■ **Work task**: Using the data below, copy every line that contains the word "blue".

BEGIN

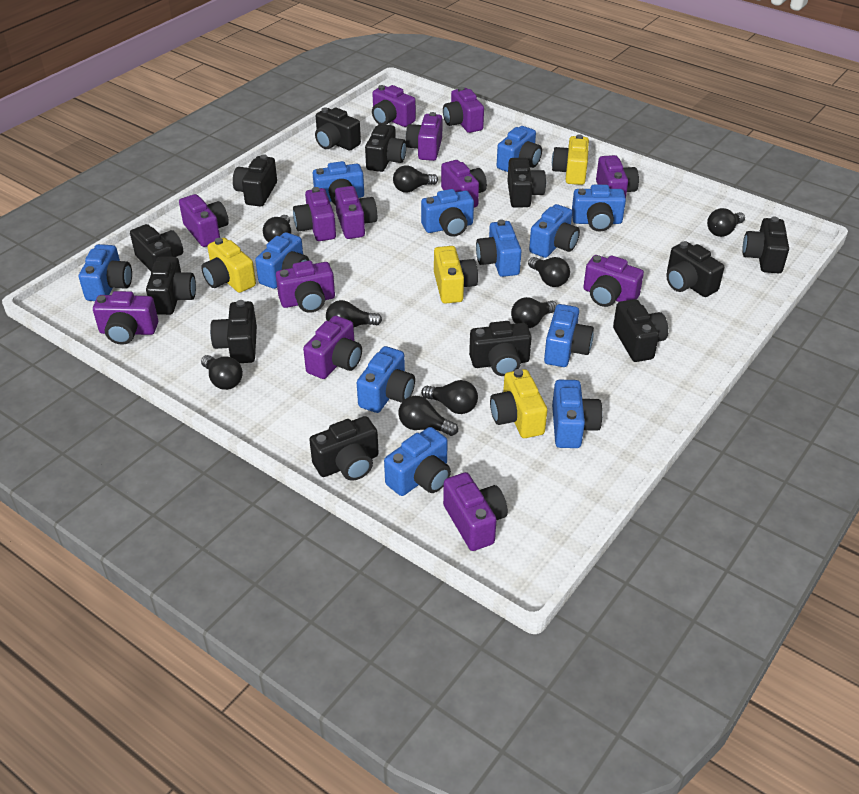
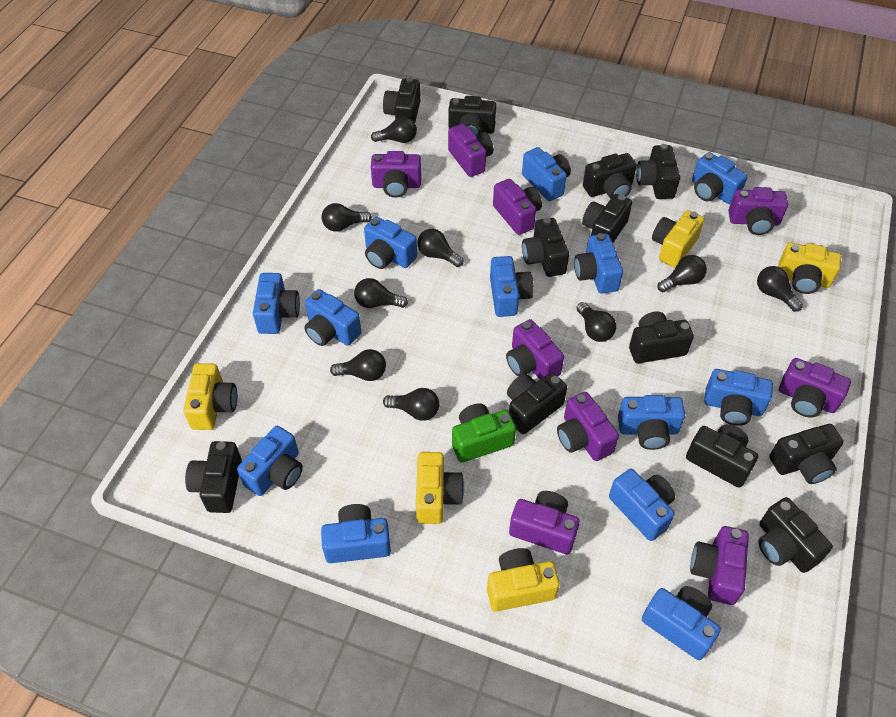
blue camera: 12 -> 13
green camera: 0 -> 1
purple camera: 13 -> 9
yellow camera: 4 -> 5

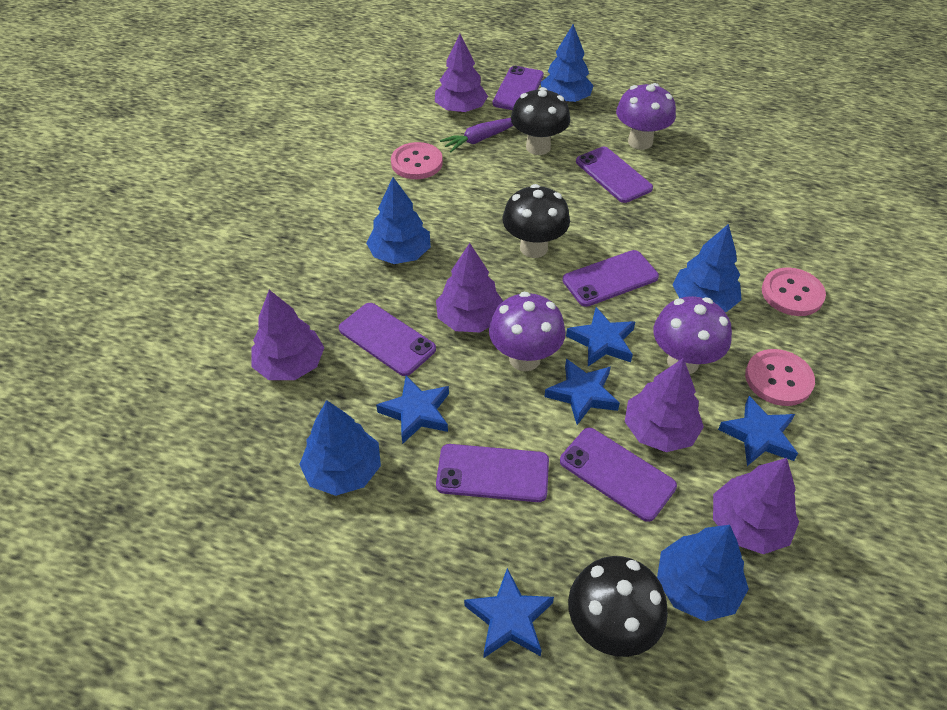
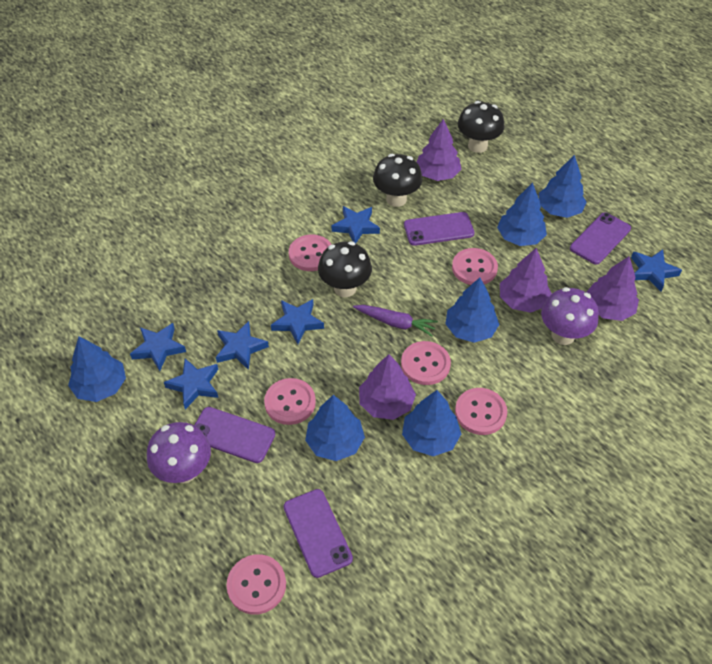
blue star: 5 -> 6
blue tree: 5 -> 6
pink button: 3 -> 6
purple mushroom: 3 -> 2
purple phone: 6 -> 4
purple tree: 5 -> 4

END

■ **Exercise result**:
blue camera: 12 -> 13
blue star: 5 -> 6
blue tree: 5 -> 6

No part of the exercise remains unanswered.